_RECORDS TO PROCESS:_
# # # # # # #

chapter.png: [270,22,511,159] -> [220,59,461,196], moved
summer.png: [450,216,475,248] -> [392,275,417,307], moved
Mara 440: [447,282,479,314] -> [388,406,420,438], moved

# # # # # # #

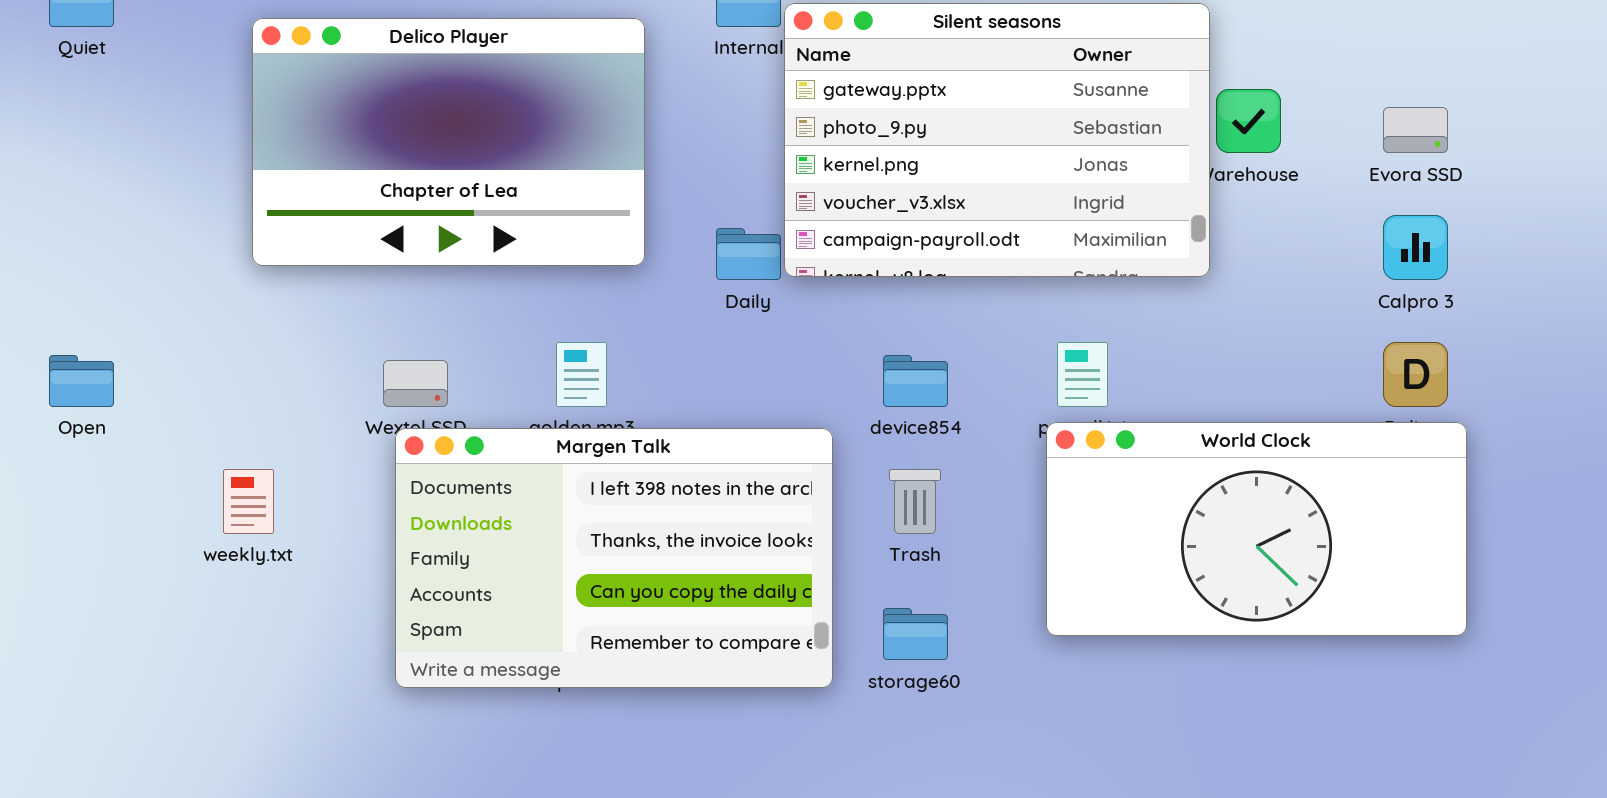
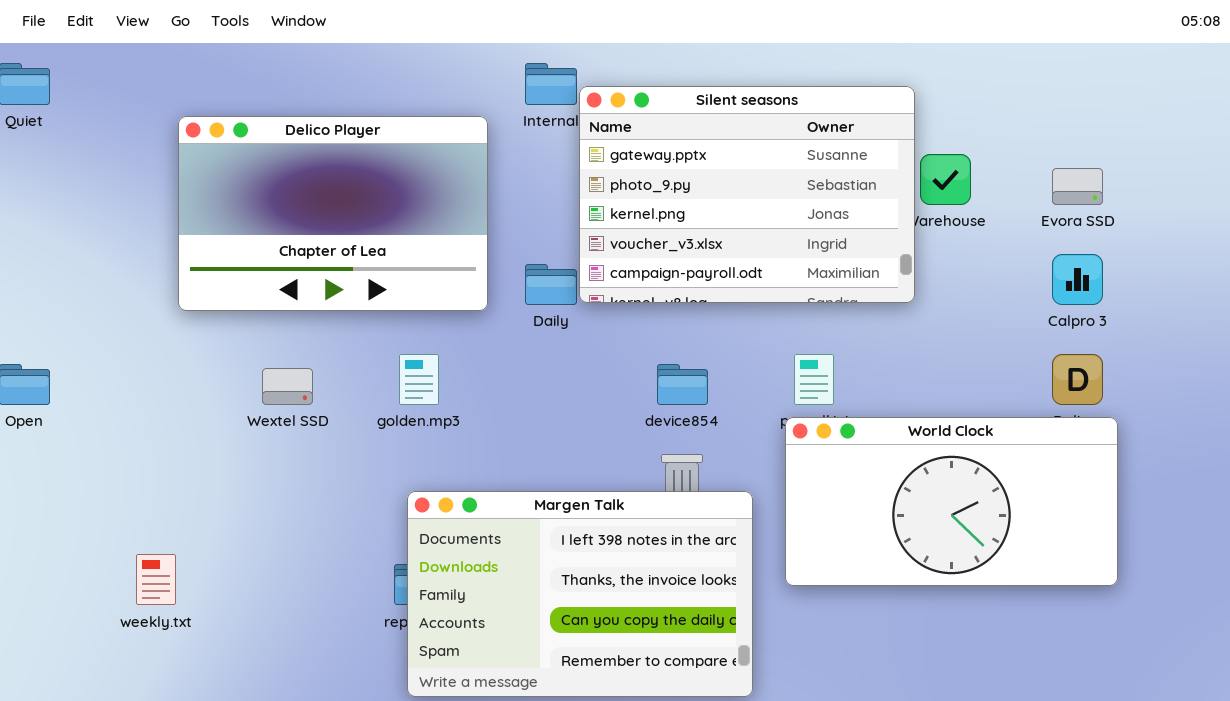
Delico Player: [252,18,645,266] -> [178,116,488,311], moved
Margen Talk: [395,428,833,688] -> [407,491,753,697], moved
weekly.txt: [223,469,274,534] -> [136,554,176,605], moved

# # # # # # #

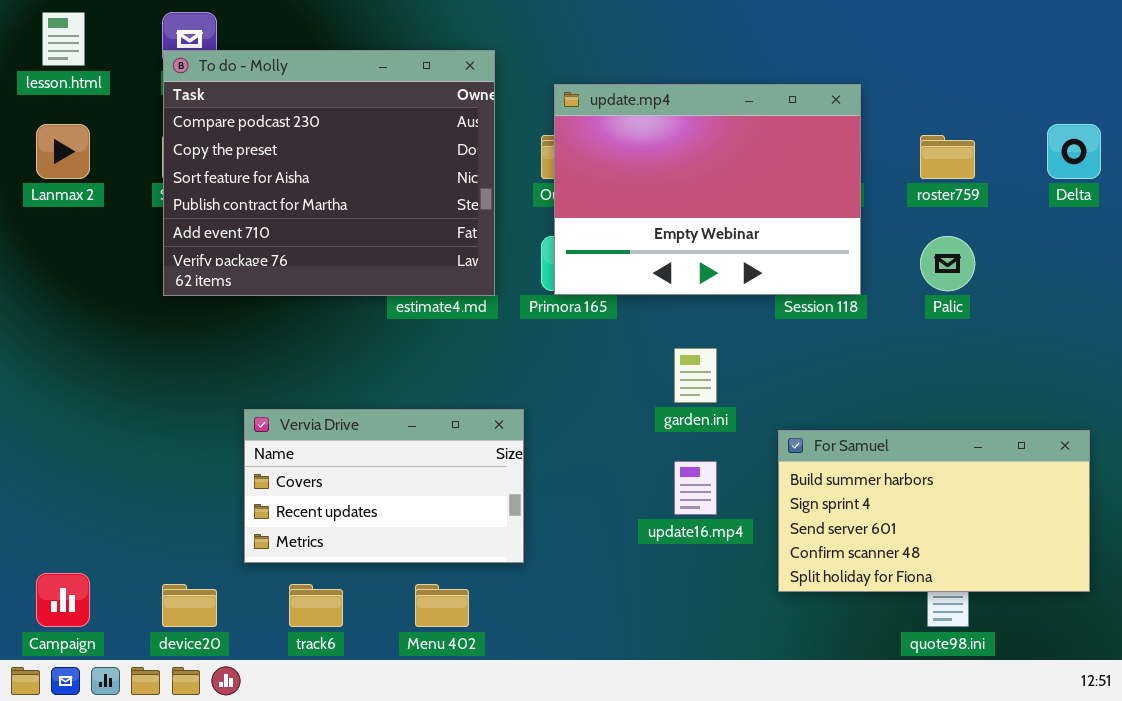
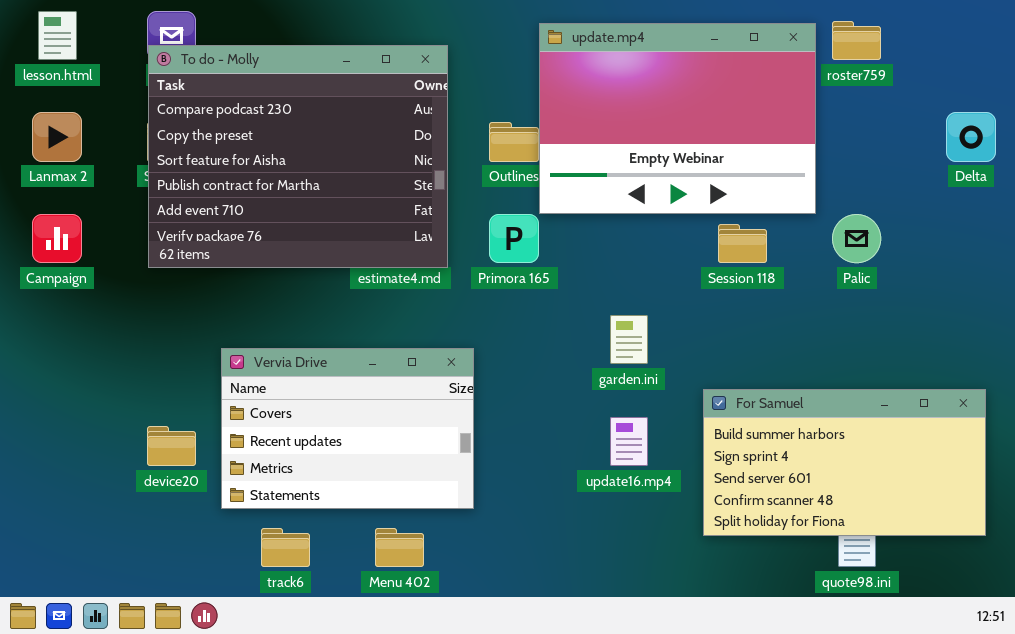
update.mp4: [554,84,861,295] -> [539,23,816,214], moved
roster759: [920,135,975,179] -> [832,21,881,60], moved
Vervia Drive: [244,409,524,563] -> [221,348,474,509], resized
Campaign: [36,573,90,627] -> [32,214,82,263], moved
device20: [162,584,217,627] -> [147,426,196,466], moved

# # # # # # #

_WORK TO COMPLETE:_
What lines above contain the word "moved"? Please copy each one.

_SOLUTION:_
chapter.png: [270,22,511,159] -> [220,59,461,196], moved
summer.png: [450,216,475,248] -> [392,275,417,307], moved
Mara 440: [447,282,479,314] -> [388,406,420,438], moved
Delico Player: [252,18,645,266] -> [178,116,488,311], moved
Margen Talk: [395,428,833,688] -> [407,491,753,697], moved
weekly.txt: [223,469,274,534] -> [136,554,176,605], moved
update.mp4: [554,84,861,295] -> [539,23,816,214], moved
roster759: [920,135,975,179] -> [832,21,881,60], moved
Campaign: [36,573,90,627] -> [32,214,82,263], moved
device20: [162,584,217,627] -> [147,426,196,466], moved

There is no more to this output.